To do: Turn the listing below, starting at the line that contains "How different are" and ending at the line that contains "They differ by", into a JSON list of strings with one string per line and blank lines left out.

Material for the task:
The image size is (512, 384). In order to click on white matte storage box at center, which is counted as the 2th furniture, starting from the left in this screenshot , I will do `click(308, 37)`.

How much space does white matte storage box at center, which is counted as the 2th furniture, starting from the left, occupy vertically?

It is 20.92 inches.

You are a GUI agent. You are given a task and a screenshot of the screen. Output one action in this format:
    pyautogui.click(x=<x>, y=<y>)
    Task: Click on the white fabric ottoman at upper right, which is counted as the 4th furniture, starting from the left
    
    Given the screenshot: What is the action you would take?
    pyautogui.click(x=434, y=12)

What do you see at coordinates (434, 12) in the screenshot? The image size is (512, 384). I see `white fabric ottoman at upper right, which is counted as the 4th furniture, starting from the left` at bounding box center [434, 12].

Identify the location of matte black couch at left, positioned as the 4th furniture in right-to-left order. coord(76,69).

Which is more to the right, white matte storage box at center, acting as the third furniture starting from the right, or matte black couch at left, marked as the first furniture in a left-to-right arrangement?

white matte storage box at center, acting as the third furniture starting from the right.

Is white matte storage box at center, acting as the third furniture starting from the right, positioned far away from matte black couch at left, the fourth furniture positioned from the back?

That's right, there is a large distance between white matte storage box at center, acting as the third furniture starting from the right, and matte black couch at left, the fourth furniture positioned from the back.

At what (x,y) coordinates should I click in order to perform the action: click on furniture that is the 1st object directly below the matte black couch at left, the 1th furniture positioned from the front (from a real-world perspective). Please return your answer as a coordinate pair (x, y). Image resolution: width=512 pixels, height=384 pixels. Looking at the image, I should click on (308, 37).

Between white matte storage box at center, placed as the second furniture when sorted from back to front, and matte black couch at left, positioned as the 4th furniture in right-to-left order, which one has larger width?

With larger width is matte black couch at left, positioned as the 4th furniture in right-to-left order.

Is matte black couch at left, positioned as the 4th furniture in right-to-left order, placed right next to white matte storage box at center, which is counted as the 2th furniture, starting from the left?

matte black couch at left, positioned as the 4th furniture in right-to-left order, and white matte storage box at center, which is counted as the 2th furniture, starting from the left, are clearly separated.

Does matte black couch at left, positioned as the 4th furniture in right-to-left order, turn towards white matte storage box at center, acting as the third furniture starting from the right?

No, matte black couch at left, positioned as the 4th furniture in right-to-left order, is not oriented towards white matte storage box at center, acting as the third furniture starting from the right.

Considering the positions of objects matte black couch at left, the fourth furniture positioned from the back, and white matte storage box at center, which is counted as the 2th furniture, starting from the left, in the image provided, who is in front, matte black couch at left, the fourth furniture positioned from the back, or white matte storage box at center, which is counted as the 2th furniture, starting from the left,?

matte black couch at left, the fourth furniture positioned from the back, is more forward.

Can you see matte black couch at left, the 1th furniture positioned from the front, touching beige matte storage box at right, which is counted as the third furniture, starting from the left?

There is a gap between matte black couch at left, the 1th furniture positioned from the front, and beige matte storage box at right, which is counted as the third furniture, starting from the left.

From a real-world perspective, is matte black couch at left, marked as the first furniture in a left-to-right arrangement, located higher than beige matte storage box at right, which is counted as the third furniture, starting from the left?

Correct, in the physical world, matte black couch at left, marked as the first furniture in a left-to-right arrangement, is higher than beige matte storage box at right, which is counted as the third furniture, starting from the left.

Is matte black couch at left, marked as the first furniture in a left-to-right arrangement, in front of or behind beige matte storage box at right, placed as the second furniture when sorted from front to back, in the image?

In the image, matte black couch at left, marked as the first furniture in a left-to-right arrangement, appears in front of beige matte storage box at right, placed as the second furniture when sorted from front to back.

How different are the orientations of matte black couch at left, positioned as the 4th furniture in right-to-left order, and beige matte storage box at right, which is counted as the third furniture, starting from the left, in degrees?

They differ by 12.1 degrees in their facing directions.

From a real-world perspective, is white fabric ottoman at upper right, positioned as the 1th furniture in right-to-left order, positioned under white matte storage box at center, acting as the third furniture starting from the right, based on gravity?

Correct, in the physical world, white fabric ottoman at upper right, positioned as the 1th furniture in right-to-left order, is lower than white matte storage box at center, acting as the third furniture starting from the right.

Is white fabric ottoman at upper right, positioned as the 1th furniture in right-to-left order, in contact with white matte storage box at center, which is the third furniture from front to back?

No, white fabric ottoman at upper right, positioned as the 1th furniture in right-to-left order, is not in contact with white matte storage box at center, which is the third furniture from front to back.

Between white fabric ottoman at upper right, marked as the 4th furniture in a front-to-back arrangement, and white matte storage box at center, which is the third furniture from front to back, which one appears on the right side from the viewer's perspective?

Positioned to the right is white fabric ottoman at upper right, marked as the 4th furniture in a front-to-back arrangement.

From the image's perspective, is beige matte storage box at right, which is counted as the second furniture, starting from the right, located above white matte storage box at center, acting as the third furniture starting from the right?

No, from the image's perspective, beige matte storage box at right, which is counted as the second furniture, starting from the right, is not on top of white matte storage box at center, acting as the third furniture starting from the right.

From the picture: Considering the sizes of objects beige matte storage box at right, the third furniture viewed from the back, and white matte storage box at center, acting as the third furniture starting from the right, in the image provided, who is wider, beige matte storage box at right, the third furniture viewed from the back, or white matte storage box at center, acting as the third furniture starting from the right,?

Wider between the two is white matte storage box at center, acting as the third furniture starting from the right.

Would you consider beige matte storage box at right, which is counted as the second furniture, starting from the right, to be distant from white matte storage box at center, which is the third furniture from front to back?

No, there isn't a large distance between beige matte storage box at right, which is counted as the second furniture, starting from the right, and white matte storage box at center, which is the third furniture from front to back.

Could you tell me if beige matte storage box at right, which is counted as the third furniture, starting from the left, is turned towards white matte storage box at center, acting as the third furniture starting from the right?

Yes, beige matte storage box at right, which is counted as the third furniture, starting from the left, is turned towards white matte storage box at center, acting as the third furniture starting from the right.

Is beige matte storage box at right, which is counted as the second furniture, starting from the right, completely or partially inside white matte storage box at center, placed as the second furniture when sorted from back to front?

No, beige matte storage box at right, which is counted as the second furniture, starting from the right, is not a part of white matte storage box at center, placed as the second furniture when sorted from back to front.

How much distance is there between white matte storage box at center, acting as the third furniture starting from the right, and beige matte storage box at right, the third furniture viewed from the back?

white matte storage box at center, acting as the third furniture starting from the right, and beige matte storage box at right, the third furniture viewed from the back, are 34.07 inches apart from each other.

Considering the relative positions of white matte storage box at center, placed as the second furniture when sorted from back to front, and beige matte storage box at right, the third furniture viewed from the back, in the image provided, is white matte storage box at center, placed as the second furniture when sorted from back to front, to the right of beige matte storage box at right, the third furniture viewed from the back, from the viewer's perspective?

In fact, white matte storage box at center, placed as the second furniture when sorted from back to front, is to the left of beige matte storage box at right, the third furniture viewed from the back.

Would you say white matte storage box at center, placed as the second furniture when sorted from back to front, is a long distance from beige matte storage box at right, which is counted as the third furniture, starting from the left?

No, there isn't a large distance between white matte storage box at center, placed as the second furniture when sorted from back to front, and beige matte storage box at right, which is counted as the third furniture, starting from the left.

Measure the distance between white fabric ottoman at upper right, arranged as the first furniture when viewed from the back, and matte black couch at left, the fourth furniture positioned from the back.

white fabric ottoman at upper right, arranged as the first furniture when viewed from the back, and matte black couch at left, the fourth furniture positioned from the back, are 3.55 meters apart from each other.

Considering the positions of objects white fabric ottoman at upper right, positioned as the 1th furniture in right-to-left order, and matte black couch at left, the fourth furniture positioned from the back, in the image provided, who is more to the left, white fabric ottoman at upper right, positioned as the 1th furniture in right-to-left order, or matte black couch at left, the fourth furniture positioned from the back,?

Answer section:
[
  "How different are the orientations of matte black couch at left, positioned as the 4th furniture in right-to-left order, and beige matte storage box at right, which is counted as the third furniture, starting from the left, in degrees?",
  "They differ by 12.1 degrees in their facing directions."
]